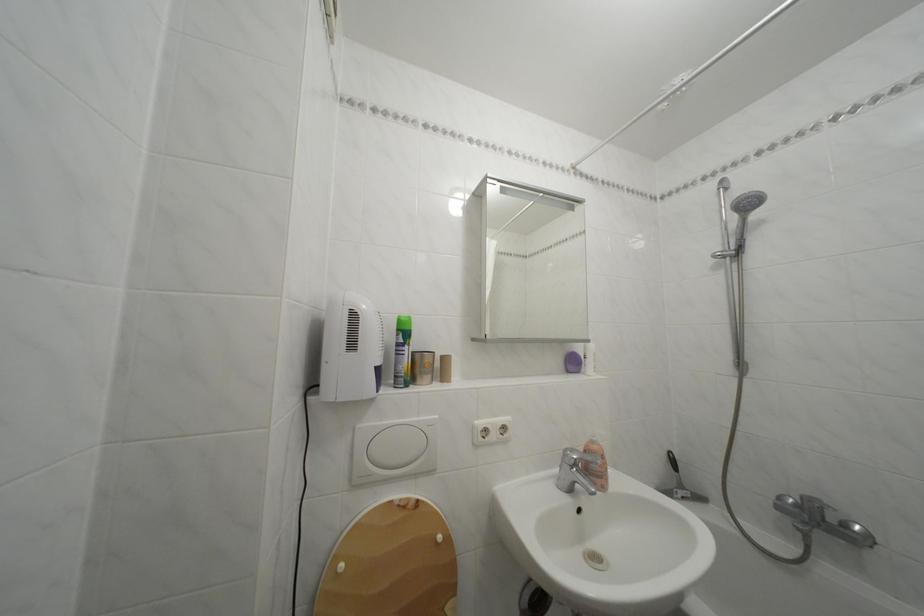
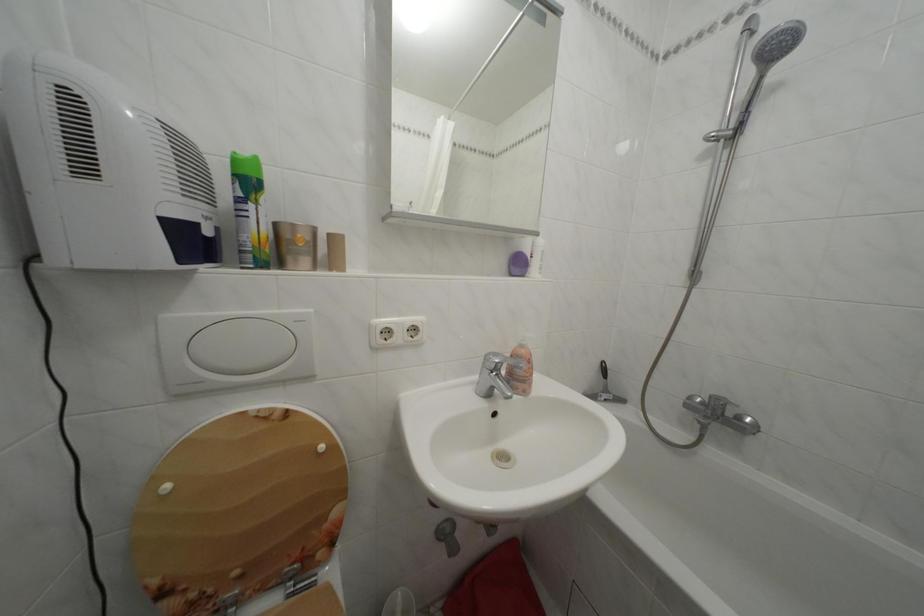
In the second image, find the point that corresponds to point 350,573 in the first image.

(176, 493)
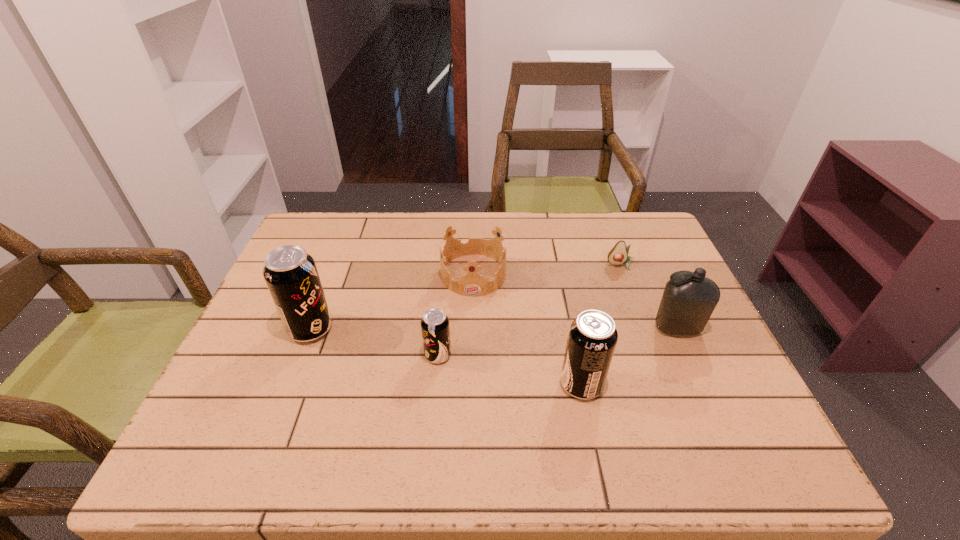
Find the location of a particular element. The width and height of the screenshot is (960, 540). empty space between the rightmost soda can and the second soda can from right to left is located at coordinates (510, 370).

At what (x,y) coordinates should I click in order to perform the action: click on free space that is in between the bottle and the tiara. Please return your answer as a coordinate pair (x, y). This screenshot has width=960, height=540. Looking at the image, I should click on (575, 301).

Locate an element on the screen. The height and width of the screenshot is (540, 960). free spot between the nearest object and the tiara is located at coordinates (527, 329).

The width and height of the screenshot is (960, 540). Find the location of `object that is the fourth closest one to the second soda can from right to left`. object that is the fourth closest one to the second soda can from right to left is located at coordinates (687, 303).

Where is `object that stands as the third closest to the shortest soda can`? object that stands as the third closest to the shortest soda can is located at coordinates (592, 338).

The image size is (960, 540). What are the coordinates of `soda can that stands as the closest to the tiara` in the screenshot? It's located at (435, 328).

Select which soda can is the closest to the bottle. Please provide its 2D coordinates. Your answer should be formatted as a tuple, i.e. [(x, y)], where the tuple contains the x and y coordinates of a point satisfying the conditions above.

[(592, 338)]

At what (x,y) coordinates should I click in order to perform the action: click on vacant point that satisfies the following two spatial constraints: 1. on the front-facing side of the tiara; 2. on the left side of the nearest soda can. Please return your answer as a coordinate pair (x, y). Image resolution: width=960 pixels, height=540 pixels. Looking at the image, I should click on (471, 384).

Where is `free location that satisfies the following two spatial constraints: 1. on the front-facing side of the nearest soda can; 2. on the left side of the tiara`? The height and width of the screenshot is (540, 960). free location that satisfies the following two spatial constraints: 1. on the front-facing side of the nearest soda can; 2. on the left side of the tiara is located at coordinates (471, 384).

Find the location of a particular element. The image size is (960, 540). vacant space that satisfies the following two spatial constraints: 1. on the back side of the bottle; 2. on the right side of the second shortest soda can is located at coordinates (569, 328).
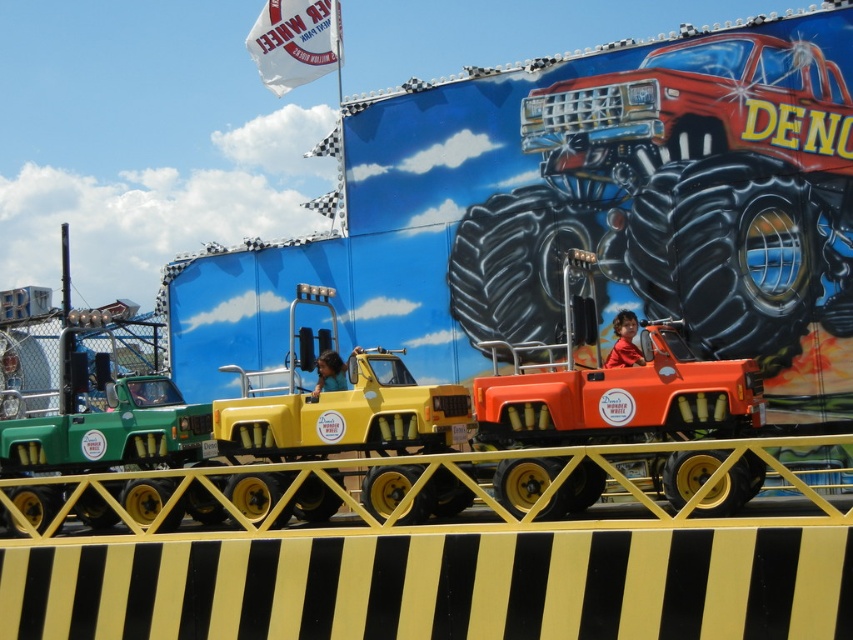
Is orange matte toy truck at center closer to camera compared to yellow matte truck at center?

Yes, it is.

Is orange matte toy truck at center taller than yellow matte truck at center?

Indeed, orange matte toy truck at center has a greater height compared to yellow matte truck at center.

Is point (730, 378) farther from camera compared to point (395, 416)?

That is False.

I want to click on orange matte toy truck at center, so click(612, 387).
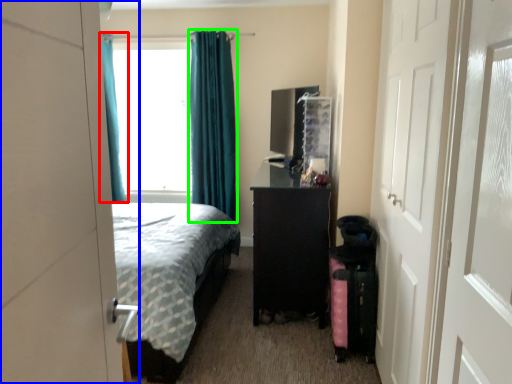
Question: Considering the real-world distances, which object is farthest from curtain (highlighted by a red box)? door (highlighted by a blue box) or curtain (highlighted by a green box)?

Choices:
 (A) door
 (B) curtain

Answer: (A)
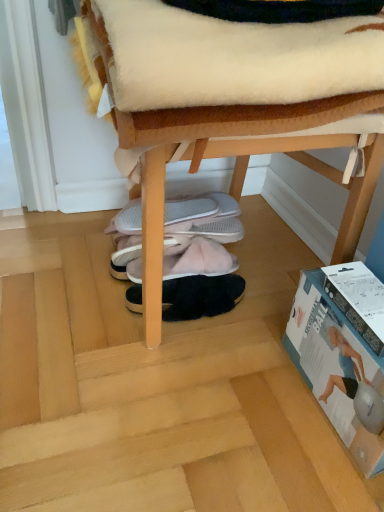
Based on the photo, measure the distance between black fuzzy slippers at center, the first footwear ordered from the bottom, and camera.

They are 35.25 inches apart.

What is the approximate width of pink fuzzy slippers at center, which ranks as the second footwear in top-to-bottom order?

pink fuzzy slippers at center, which ranks as the second footwear in top-to-bottom order, is 11.07 inches in width.

Locate an element on the screen. This screenshot has height=512, width=384. wooden chair at center is located at coordinates coord(220,156).

Identify the location of white fabric slippers at center, which is the third footwear from bottom to top. point(198,211).

From the image's perspective, who appears lower, white fabric slippers at center, which is the third footwear from bottom to top, or black fuzzy slippers at center, which appears as the third footwear when viewed from the top?

From the image's view, black fuzzy slippers at center, which appears as the third footwear when viewed from the top, is below.

How much distance is there between white fabric slippers at center, the first footwear viewed from the top, and black fuzzy slippers at center, the first footwear ordered from the bottom?

The distance of white fabric slippers at center, the first footwear viewed from the top, from black fuzzy slippers at center, the first footwear ordered from the bottom, is 6.58 inches.

Which is closer to the camera, [123,230] or [222,281]?

The point [222,281] is closer to the camera.

Which object is positioned more to the right, white fabric slippers at center, the first footwear viewed from the top, or black fuzzy slippers at center, the first footwear ordered from the bottom?

black fuzzy slippers at center, the first footwear ordered from the bottom, is more to the right.

How many degrees apart are the facing directions of wooden chair at center and white cardboard box at lower right?

They differ by 90.9 degrees in their facing directions.

Which object is thinner, wooden chair at center or white cardboard box at lower right?

white cardboard box at lower right.

Is wooden chair at center behind white cardboard box at lower right?

No, wooden chair at center is in front of white cardboard box at lower right.

This screenshot has height=512, width=384. In order to click on furniture above the white cardboard box at lower right (from a real-world perspective) in this screenshot , I will do `click(220, 156)`.

Is white fabric slippers at center, which is the third footwear from bottom to top, thinner than white cardboard box at lower right?

In fact, white fabric slippers at center, which is the third footwear from bottom to top, might be wider than white cardboard box at lower right.

Can you tell me how much white fabric slippers at center, the first footwear viewed from the top, and white cardboard box at lower right differ in facing direction?

They differ by 0.864 degrees in their facing directions.

Is white fabric slippers at center, which is the third footwear from bottom to top, facing away from white cardboard box at lower right?

white fabric slippers at center, which is the third footwear from bottom to top, does not have its back to white cardboard box at lower right.

Is white fabric slippers at center, the first footwear viewed from the top, taller than white cardboard box at lower right?

No.

From the image's perspective, which object appears higher, wooden chair at center or white fabric slippers at center, which is the third footwear from bottom to top?

wooden chair at center.

Would you say wooden chair at center is outside white fabric slippers at center, the first footwear viewed from the top?

Yes, wooden chair at center is located beyond the bounds of white fabric slippers at center, the first footwear viewed from the top.

Is wooden chair at center bigger or smaller than white fabric slippers at center, which is the third footwear from bottom to top?

Clearly, wooden chair at center is larger in size than white fabric slippers at center, which is the third footwear from bottom to top.

Which is closer, (x=371, y=26) or (x=168, y=204)?

Point (x=371, y=26) appears to be closer to the viewer than point (x=168, y=204).

Based on the photo, what's the angular difference between pink fuzzy slippers at center, the second footwear ordered from the bottom, and white fabric slippers at center, the first footwear viewed from the top,'s facing directions?

They differ by 0.58 degrees in their facing directions.

Who is shorter, pink fuzzy slippers at center, the second footwear ordered from the bottom, or white fabric slippers at center, the first footwear viewed from the top?

white fabric slippers at center, the first footwear viewed from the top.

Considering the points (173, 266) and (219, 210), which point is behind, point (173, 266) or point (219, 210)?

The point (219, 210) is behind.

Which object is further away from the camera taking this photo, pink fuzzy slippers at center, which ranks as the second footwear in top-to-bottom order, or white fabric slippers at center, which is the third footwear from bottom to top?

Positioned behind is white fabric slippers at center, which is the third footwear from bottom to top.

Looking at this image, would you say wooden chair at center contains pink fuzzy slippers at center, the second footwear ordered from the bottom?

Yes, wooden chair at center is surrounding pink fuzzy slippers at center, the second footwear ordered from the bottom.

Which object is closer to the camera taking this photo, wooden chair at center or pink fuzzy slippers at center, which ranks as the second footwear in top-to-bottom order?

wooden chair at center.

Is wooden chair at center next to pink fuzzy slippers at center, which ranks as the second footwear in top-to-bottom order?

wooden chair at center and pink fuzzy slippers at center, which ranks as the second footwear in top-to-bottom order, are clearly separated.

Considering the sizes of objects wooden chair at center and pink fuzzy slippers at center, the second footwear ordered from the bottom, in the image provided, who is shorter, wooden chair at center or pink fuzzy slippers at center, the second footwear ordered from the bottom,?

pink fuzzy slippers at center, the second footwear ordered from the bottom.

Based on their positions, is black fuzzy slippers at center, which appears as the third footwear when viewed from the top, located to the left or right of white cardboard box at lower right?

Based on their positions, black fuzzy slippers at center, which appears as the third footwear when viewed from the top, is located to the left of white cardboard box at lower right.

Does black fuzzy slippers at center, which appears as the third footwear when viewed from the top, touch white cardboard box at lower right?

No, black fuzzy slippers at center, which appears as the third footwear when viewed from the top, is not making contact with white cardboard box at lower right.

Based on the photo, is black fuzzy slippers at center, which appears as the third footwear when viewed from the top, behind white cardboard box at lower right?

Yes, black fuzzy slippers at center, which appears as the third footwear when viewed from the top, is behind white cardboard box at lower right.

Starting from the black fuzzy slippers at center, which appears as the third footwear when viewed from the top, which footwear is the 2nd one to the left? Please provide its 2D coordinates.

[(198, 211)]

Identify the location of furniture in front of the white cardboard box at lower right. The image size is (384, 512). (220, 156).

Based on the photo, from the image, which object appears to be nearer to wooden chair at center, black fuzzy slippers at center, which appears as the third footwear when viewed from the top, or white cardboard box at lower right?

white cardboard box at lower right.

Looking at the image, which one is located closer to pink fuzzy slippers at center, which ranks as the second footwear in top-to-bottom order, wooden chair at center or black fuzzy slippers at center, which appears as the third footwear when viewed from the top?

Based on the image, black fuzzy slippers at center, which appears as the third footwear when viewed from the top, appears to be nearer to pink fuzzy slippers at center, which ranks as the second footwear in top-to-bottom order.

Based on their spatial positions, is pink fuzzy slippers at center, the second footwear ordered from the bottom, or white fabric slippers at center, the first footwear viewed from the top, further from black fuzzy slippers at center, the first footwear ordered from the bottom?

white fabric slippers at center, the first footwear viewed from the top, is further to black fuzzy slippers at center, the first footwear ordered from the bottom.

Looking at the image, which one is located further to white cardboard box at lower right, wooden chair at center or black fuzzy slippers at center, which appears as the third footwear when viewed from the top?

black fuzzy slippers at center, which appears as the third footwear when viewed from the top, lies further to white cardboard box at lower right than the other object.

Looking at the image, which one is located further to white cardboard box at lower right, white fabric slippers at center, the first footwear viewed from the top, or pink fuzzy slippers at center, which ranks as the second footwear in top-to-bottom order?

Based on the image, white fabric slippers at center, the first footwear viewed from the top, appears to be further to white cardboard box at lower right.

When comparing their distances from white cardboard box at lower right, does black fuzzy slippers at center, the first footwear ordered from the bottom, or wooden chair at center seem further?

The object further to white cardboard box at lower right is black fuzzy slippers at center, the first footwear ordered from the bottom.

Estimate the real-world distances between objects in this image. Which object is further from white cardboard box at lower right, black fuzzy slippers at center, which appears as the third footwear when viewed from the top, or pink fuzzy slippers at center, the second footwear ordered from the bottom?

Among the two, pink fuzzy slippers at center, the second footwear ordered from the bottom, is located further to white cardboard box at lower right.

Estimate the real-world distances between objects in this image. Which object is further from black fuzzy slippers at center, the first footwear ordered from the bottom, white fabric slippers at center, which is the third footwear from bottom to top, or wooden chair at center?

wooden chair at center lies further to black fuzzy slippers at center, the first footwear ordered from the bottom, than the other object.

Locate an element on the screen. This screenshot has width=384, height=512. footwear between white fabric slippers at center, which is the third footwear from bottom to top, and black fuzzy slippers at center, which appears as the third footwear when viewed from the top, in the up-down direction is located at coordinates (200, 261).

At what (x,y) coordinates should I click in order to perform the action: click on footwear between wooden chair at center and pink fuzzy slippers at center, which ranks as the second footwear in top-to-bottom order, in the front-back direction. Please return your answer as a coordinate pair (x, y). This screenshot has height=512, width=384. Looking at the image, I should click on (200, 296).

Identify the location of footwear between white cardboard box at lower right and pink fuzzy slippers at center, which ranks as the second footwear in top-to-bottom order, in the front-back direction. The height and width of the screenshot is (512, 384). (200, 296).

The width and height of the screenshot is (384, 512). In order to click on paperback book between wooden chair at center and pink fuzzy slippers at center, which ranks as the second footwear in top-to-bottom order, in the front-back direction in this screenshot , I will do `click(338, 370)`.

◆ **Task statement**
Retype the lines of the material starting at the line that contains "How much distance" and ending at the line that contains "They differ by 90.9", including both of those lines.

◆ **Written answer**
How much distance is there between white fabric slippers at center, the first footwear viewed from the top, and black fuzzy slippers at center, the first footwear ordered from the bottom?

The distance of white fabric slippers at center, the first footwear viewed from the top, from black fuzzy slippers at center, the first footwear ordered from the bottom, is 6.58 inches.

Which is closer to the camera, [123,230] or [222,281]?

The point [222,281] is closer to the camera.

Which object is positioned more to the right, white fabric slippers at center, the first footwear viewed from the top, or black fuzzy slippers at center, the first footwear ordered from the bottom?

black fuzzy slippers at center, the first footwear ordered from the bottom, is more to the right.

How many degrees apart are the facing directions of wooden chair at center and white cardboard box at lower right?

They differ by 90.9 degrees in their facing directions.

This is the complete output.